--- INFORMATION ---

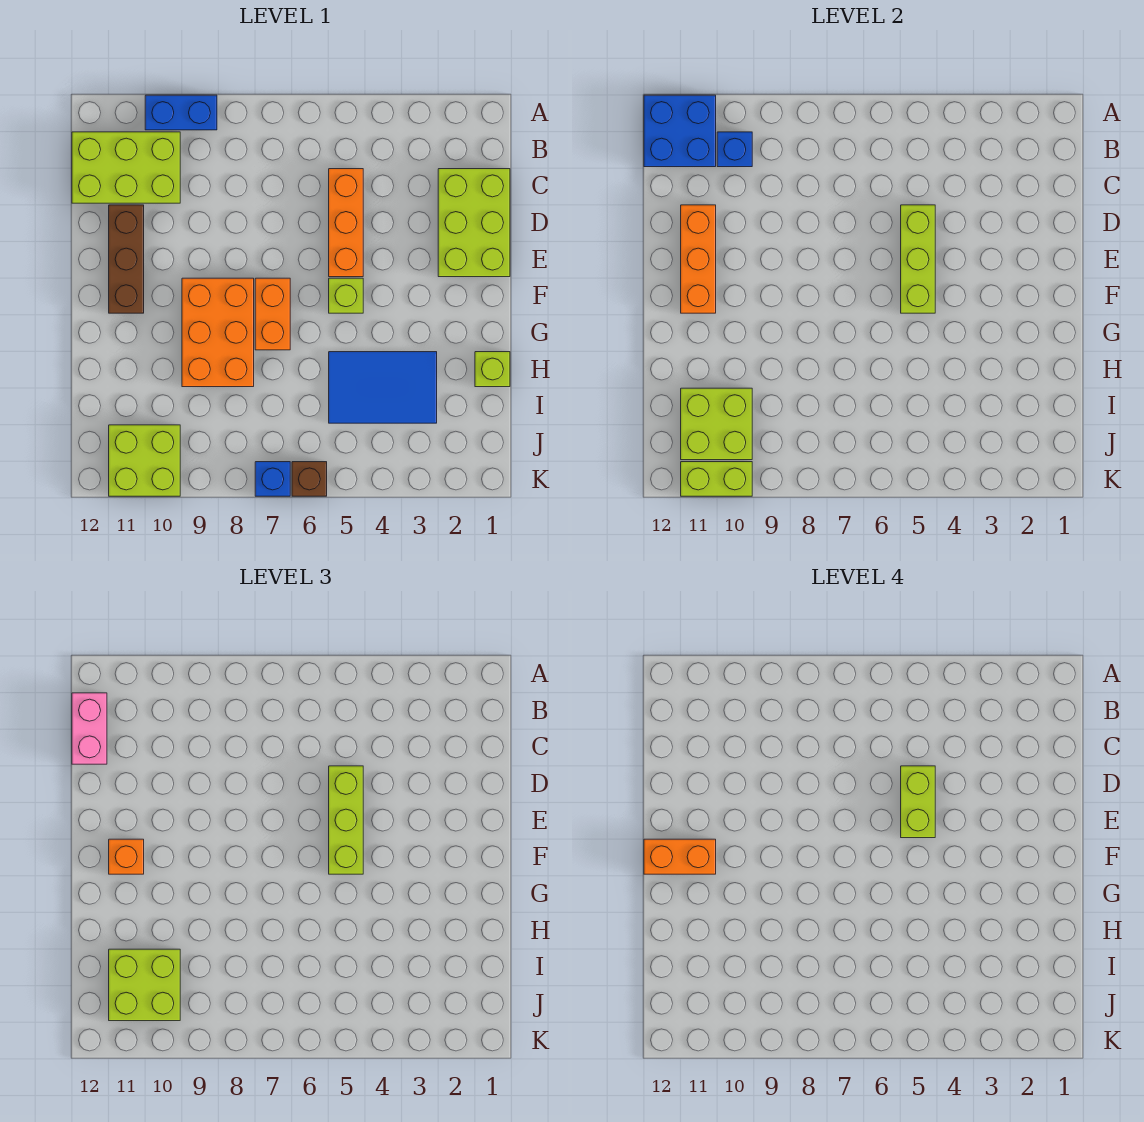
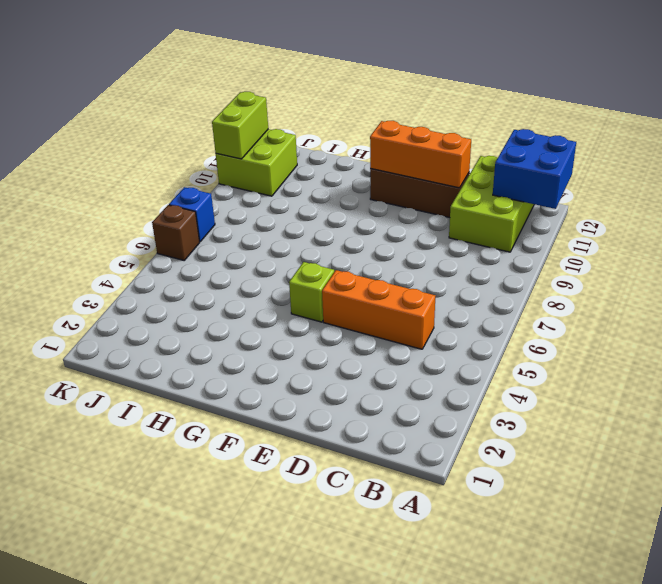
none -> blue brick A9:A10 level 1
none -> lime brick C1:E2 level 1
none -> orange brick F7:G7 level 1

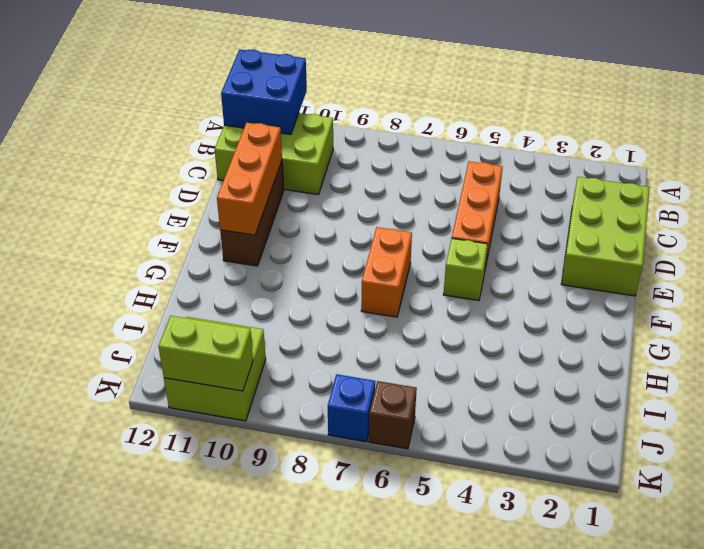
none -> blue brick A9:A10 level 1
none -> orange brick F8:H9 level 1
none -> lime brick H1 level 1

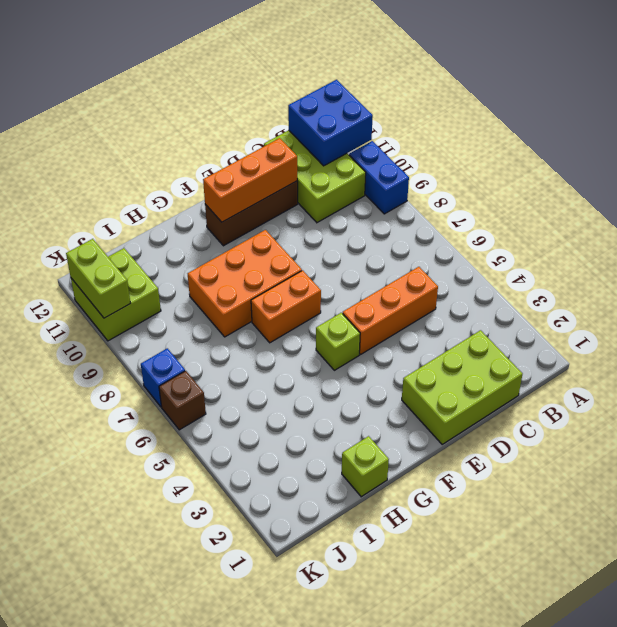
none -> blue tile H3:I5 level 1
none -> blue brick B10 level 2
none -> lime brick D5:F5 level 2

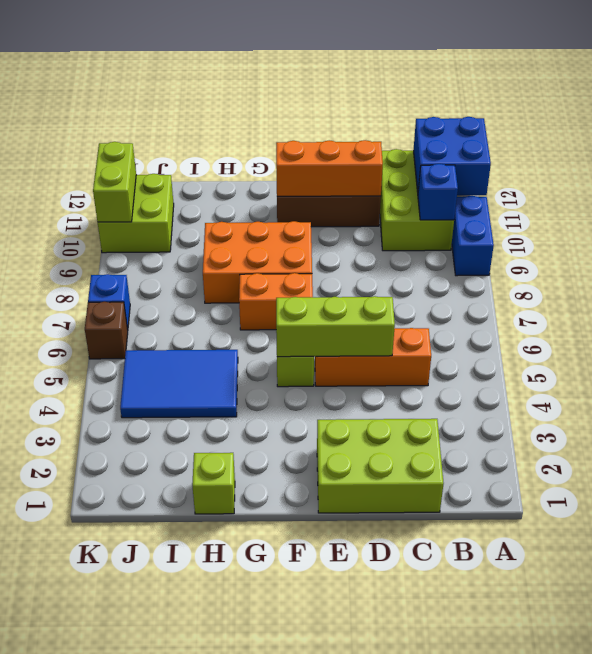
blue tile H4:J5 level 1 -> blue tile H3:I5 level 1
none -> lime brick I10:J11 level 2
none -> pink brick B12:C12 level 3
none -> lime brick D5:F5 level 3

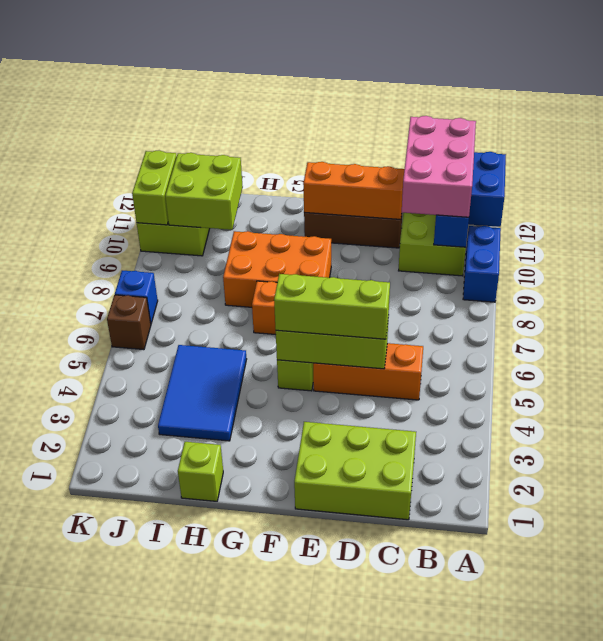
pink brick B10:C12 level 3 -> pink brick B12:C12 level 3
none -> orange brick F11 level 3
none -> lime brick I10:J11 level 3
none -> lime brick D5:E5 level 4

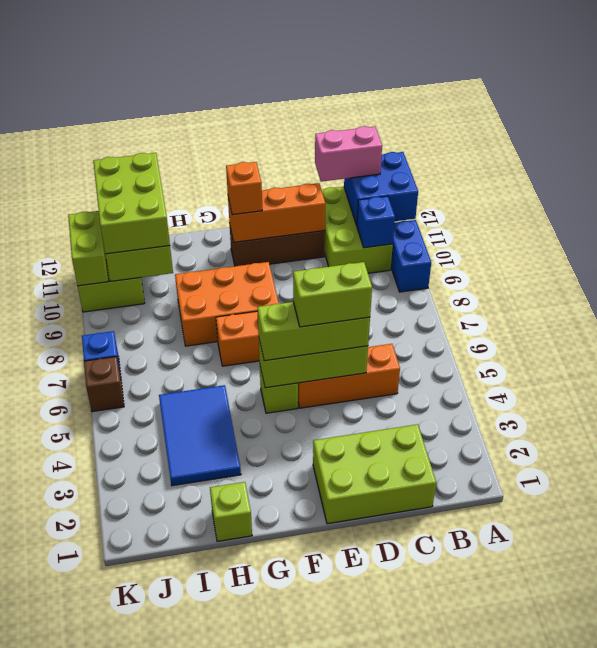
lime brick I10:J12 level 3 -> lime brick I10:J11 level 3
none -> orange brick F11:F12 level 4

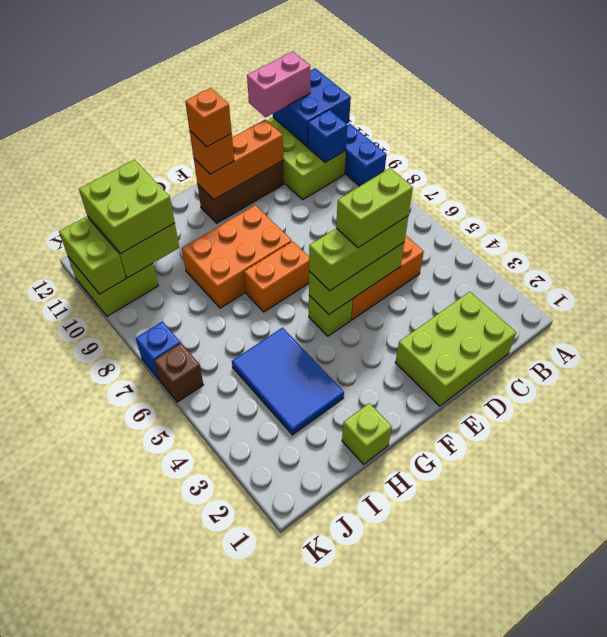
orange brick F11 level 4 -> orange brick F11:F12 level 4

---

Your answer should consist of the lines above that hold the word "pink".

* [ANSWER AREA]
none -> pink brick B12:C12 level 3
pink brick B10:C12 level 3 -> pink brick B12:C12 level 3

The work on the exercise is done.